[Image sets with object changes]

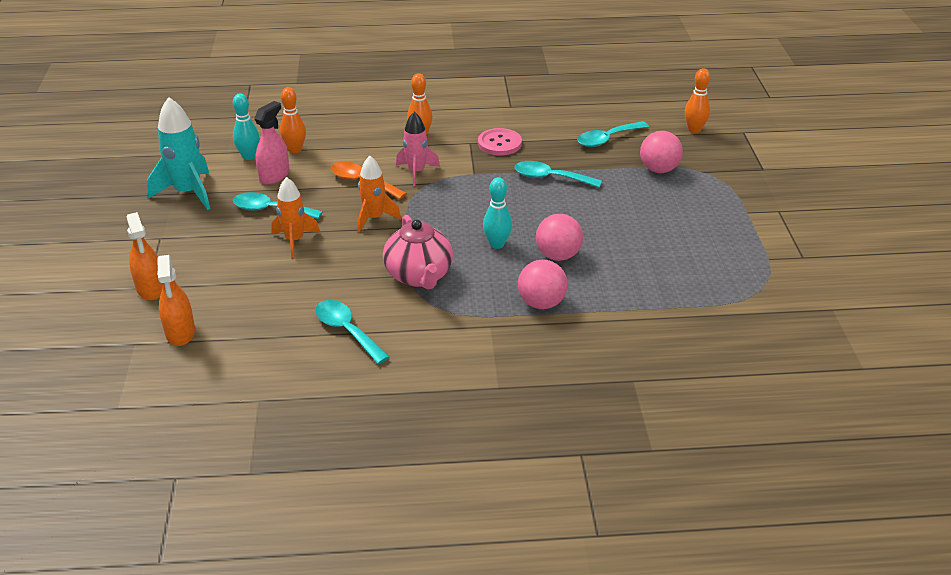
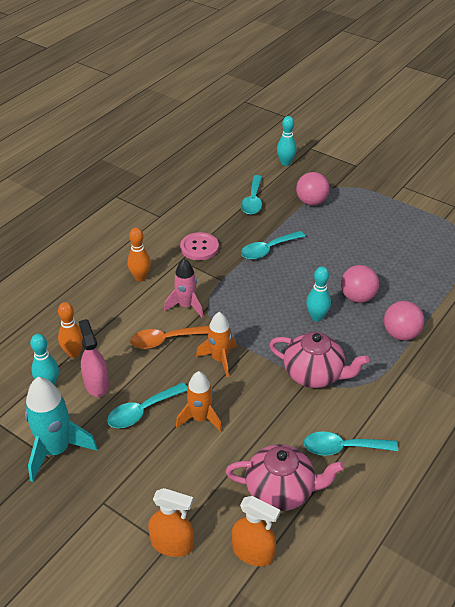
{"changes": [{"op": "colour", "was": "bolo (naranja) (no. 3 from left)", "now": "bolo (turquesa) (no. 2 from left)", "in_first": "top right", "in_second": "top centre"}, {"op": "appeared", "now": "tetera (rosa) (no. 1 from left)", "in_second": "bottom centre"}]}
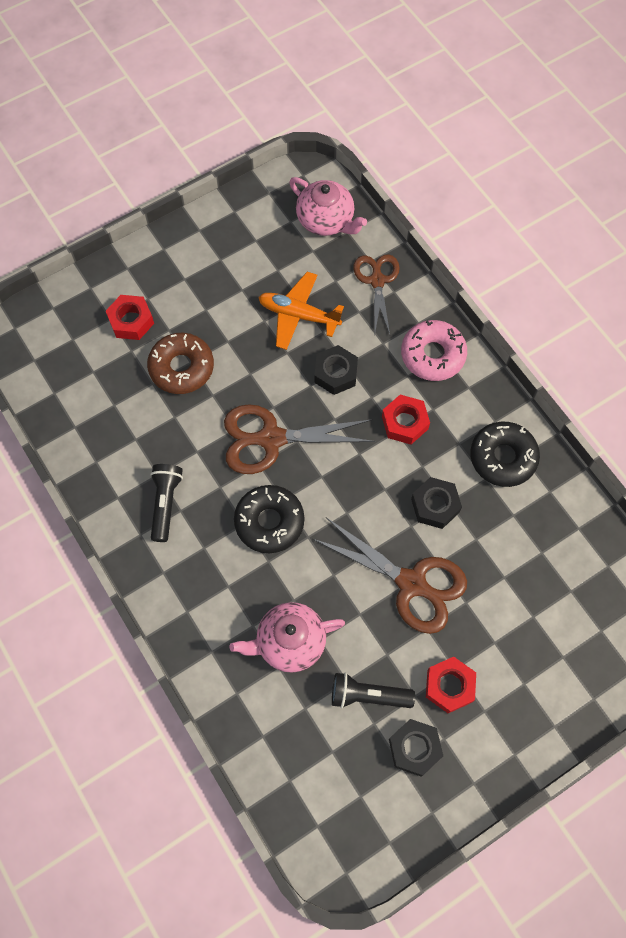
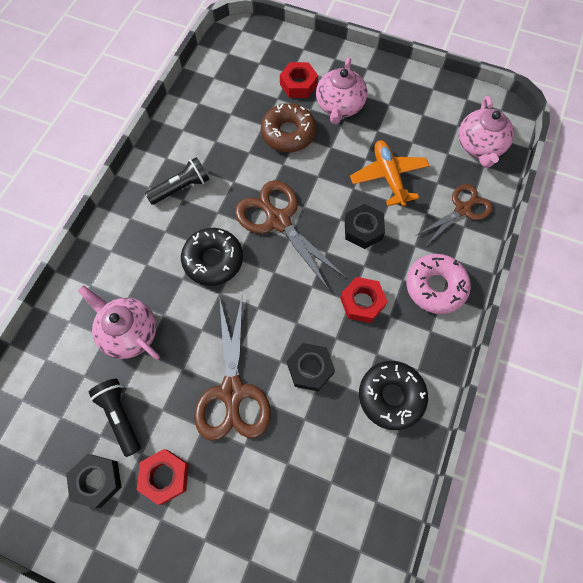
{"changes": [{"op": "appeared", "now": "tetera (rosa) (no. 2 from left)", "in_second": "top centre"}]}
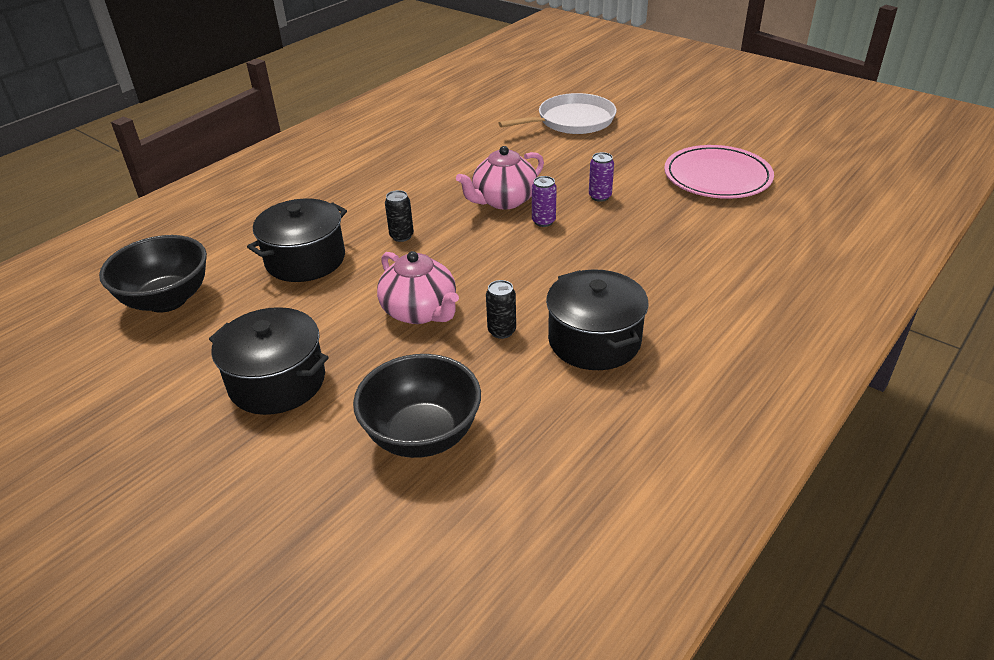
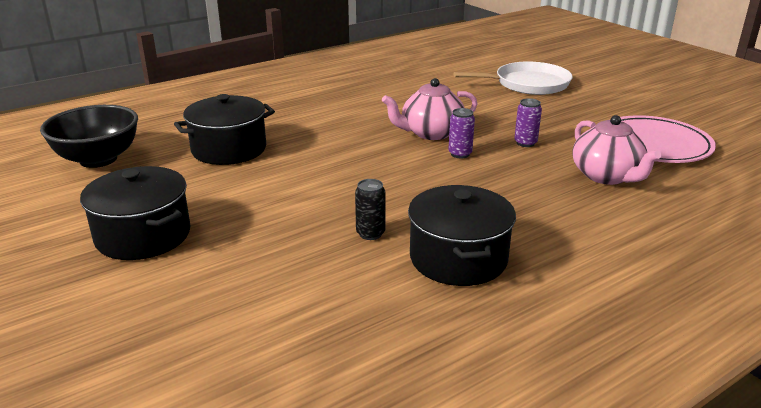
{"changes": [{"op": "missing", "was": "lata (negro) (no. 1 from left)", "in_first": "top centre"}, {"op": "relocated", "was": "tetera (rosa) (no. 1 from left in the first image)", "now": "tetera (rosa) (no. 2 from left)", "in_first": "centre", "in_second": "middle right"}, {"op": "missing", "was": "cuenco (negro) (no. 2 from left)", "in_first": "centre"}]}
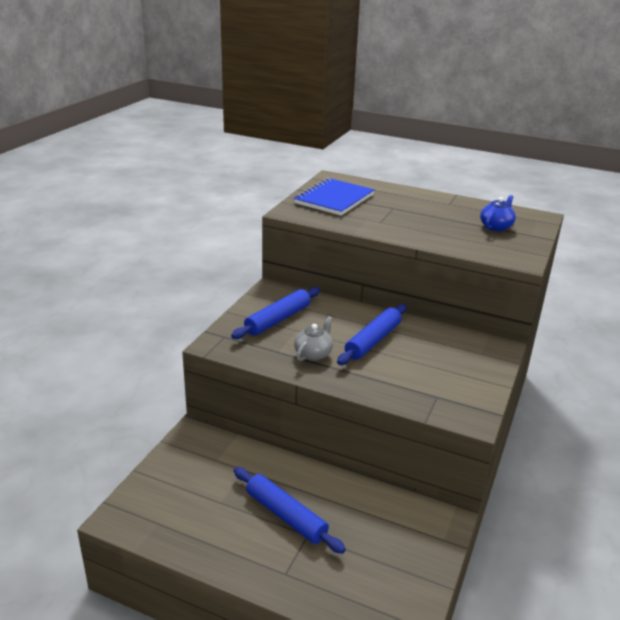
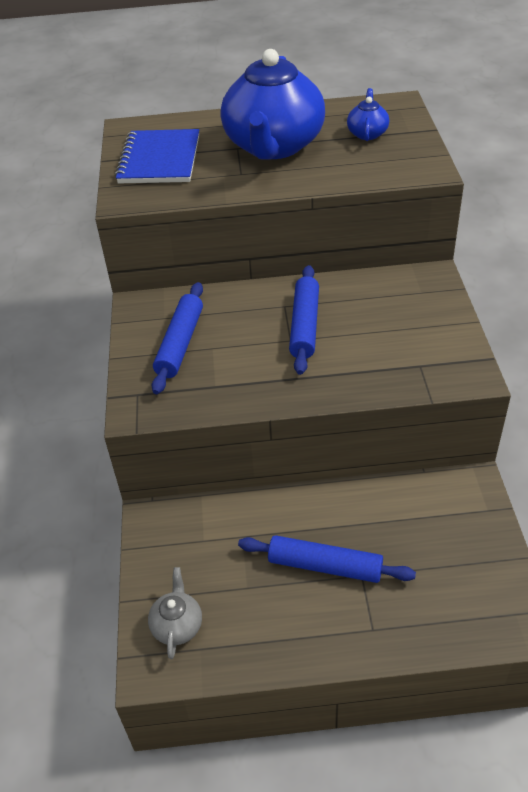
{"changes": [{"op": "relocated", "was": "tetera (gris)", "in_first": "centre", "in_second": "bottom left"}, {"op": "appeared", "now": "tetera (azul) (no. 1 from left)", "in_second": "top centre"}]}
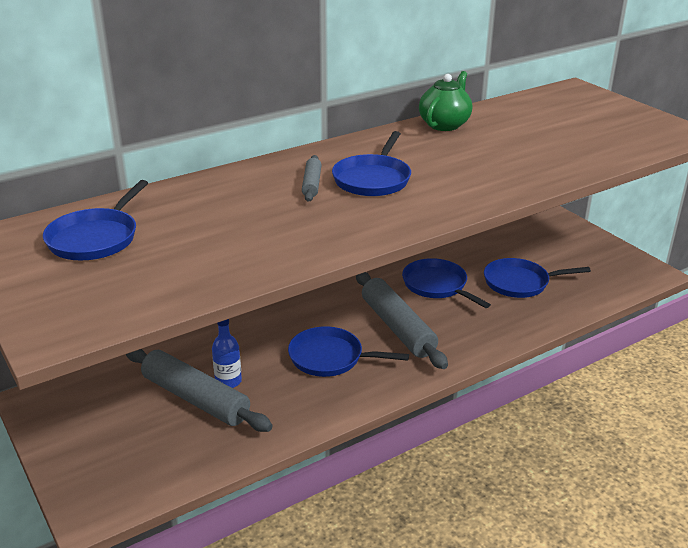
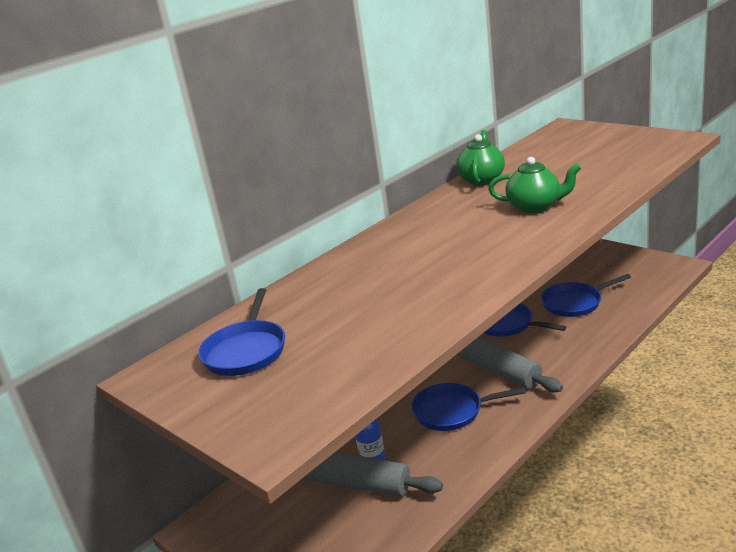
{"changes": [{"op": "missing", "was": "sartén (azul) (no. 3 from left)", "in_first": "top centre"}, {"op": "missing", "was": "rodillo (gris) (no. 2 from left)", "in_first": "top centre"}, {"op": "appeared", "now": "tetera (verde) (no. 2 from left)", "in_second": "middle right"}]}
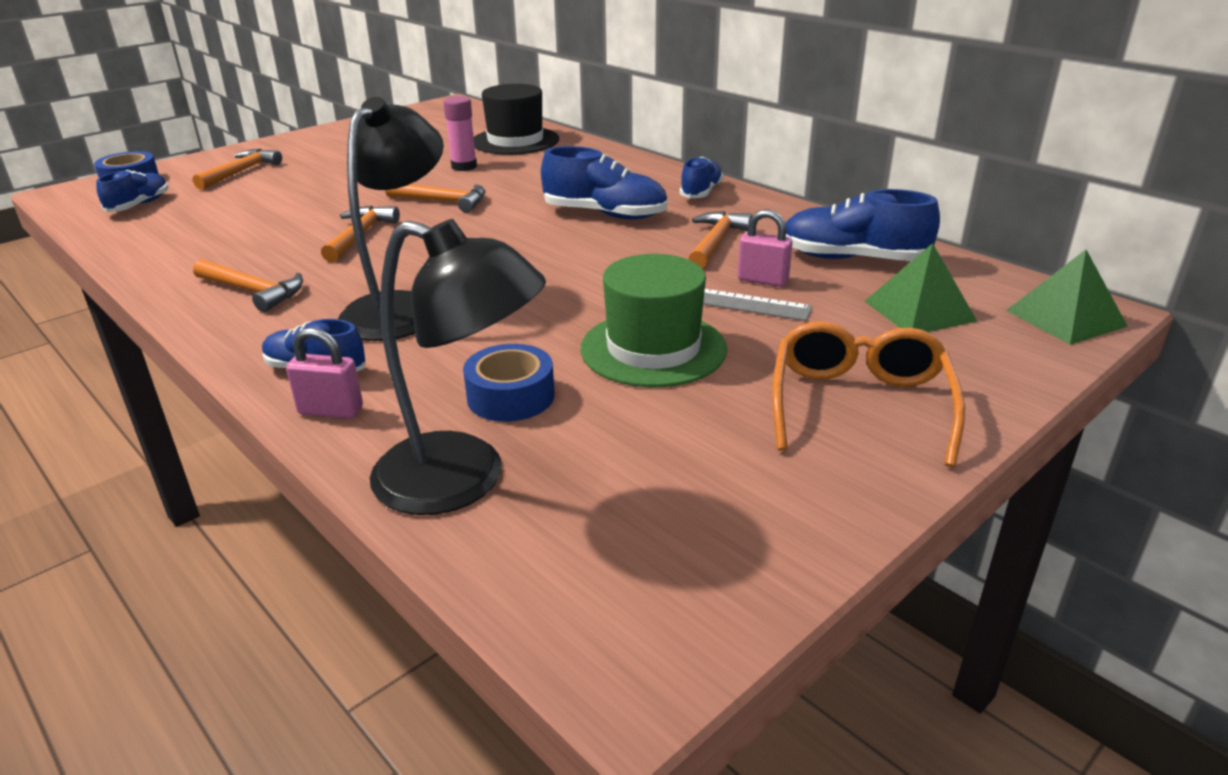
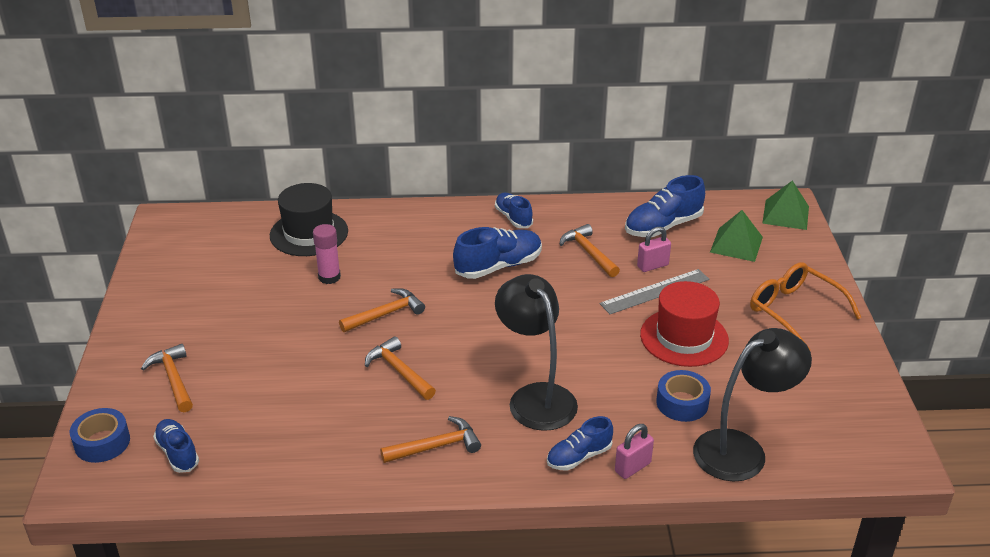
{"changes": [{"op": "colour", "was": "sombrero (verde)", "now": "sombrero (rojo)", "in_first": "centre", "in_second": "middle right"}]}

**EXERCISE:** State how many lines of the entries above include the string "verde". The reply is that number alone.

**TASK RESULT:** 2